• **What the task asks**: Please copy out the full listing that follows exactly; no picture belongs in the copy.

• **Task material**:
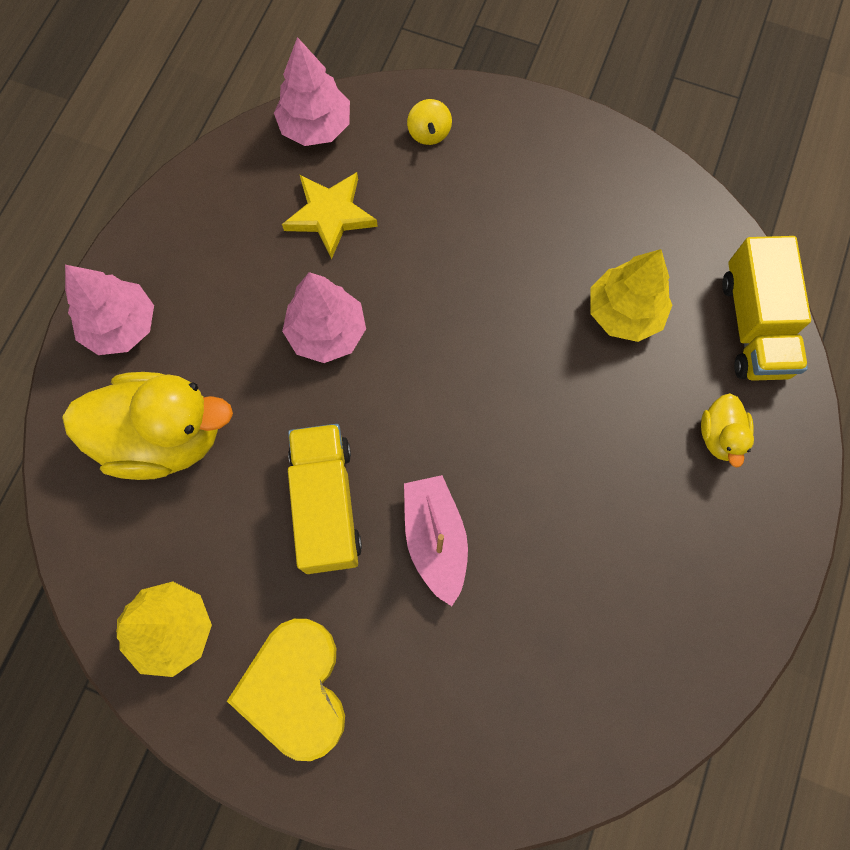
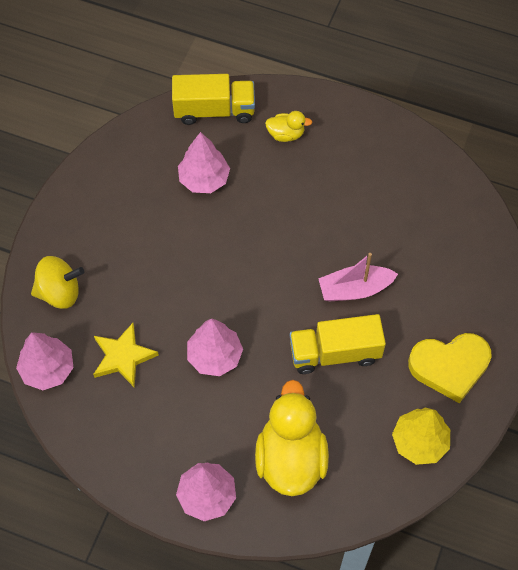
camera: 90 degrees left, 10 degrees down
(429, 133) = (60, 292): yellow spinning top -> yellow spinning top, size x1.72
(624, 313) = (204, 179): yellow tree -> pink tree

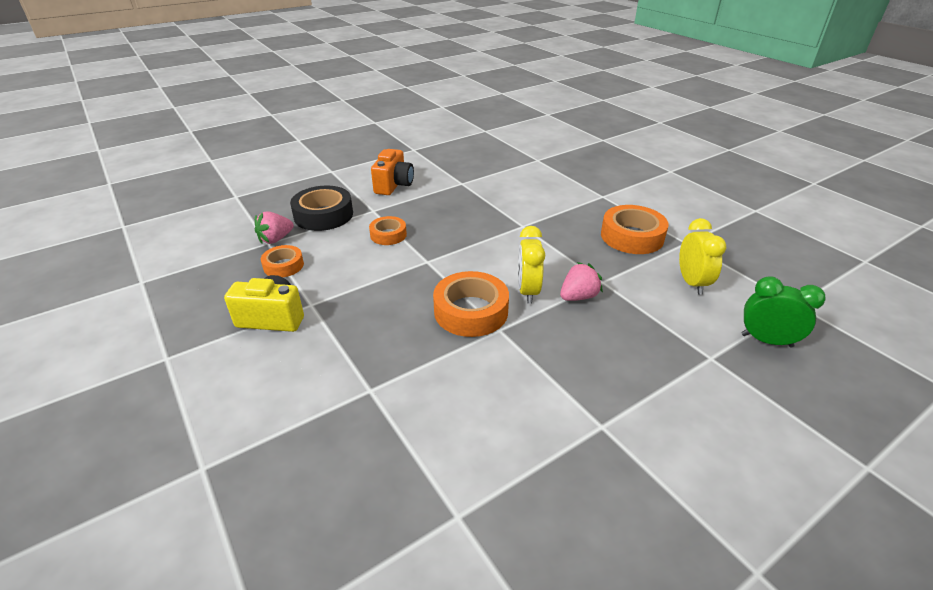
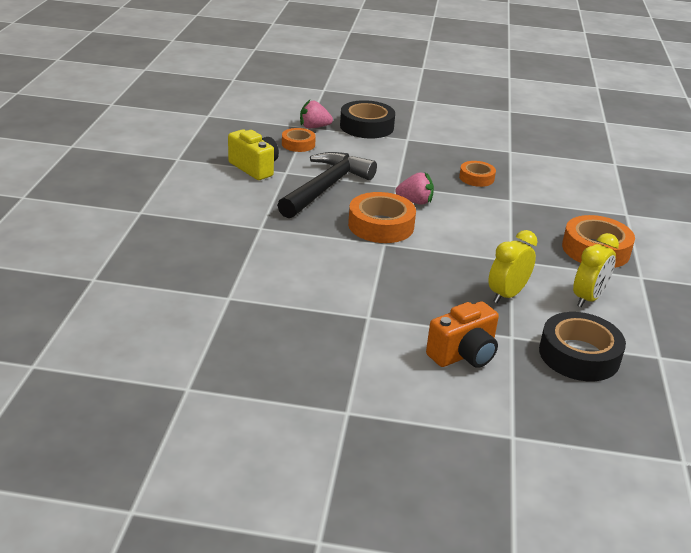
camera: 40 degrees right, 5 degrees down
(371, 299) = (326, 188): none -> black hammer
(388, 235) = (394, 158): orange tape -> orange tape (476, 178)
(394, 185) = (449, 129): orange camera -> orange camera (463, 355)
(528, 291) = (441, 236): yellow clock -> yellow clock (507, 295)
(578, 297) = (474, 257): pink strawberry -> pink strawberry (415, 202)
(766, 340) = (579, 355): green clock -> black tape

• **Answer for this exercise**:
camera: 90 degrees left, 10 degrees down
(429, 133) = (60, 292): yellow spinning top -> yellow spinning top, size x1.72
(624, 313) = (204, 179): yellow tree -> pink tree

camera: 40 degrees right, 5 degrees down
(371, 299) = (326, 188): none -> black hammer
(388, 235) = (394, 158): orange tape -> orange tape (476, 178)
(394, 185) = (449, 129): orange camera -> orange camera (463, 355)
(528, 291) = (441, 236): yellow clock -> yellow clock (507, 295)
(578, 297) = (474, 257): pink strawberry -> pink strawberry (415, 202)
(766, 340) = (579, 355): green clock -> black tape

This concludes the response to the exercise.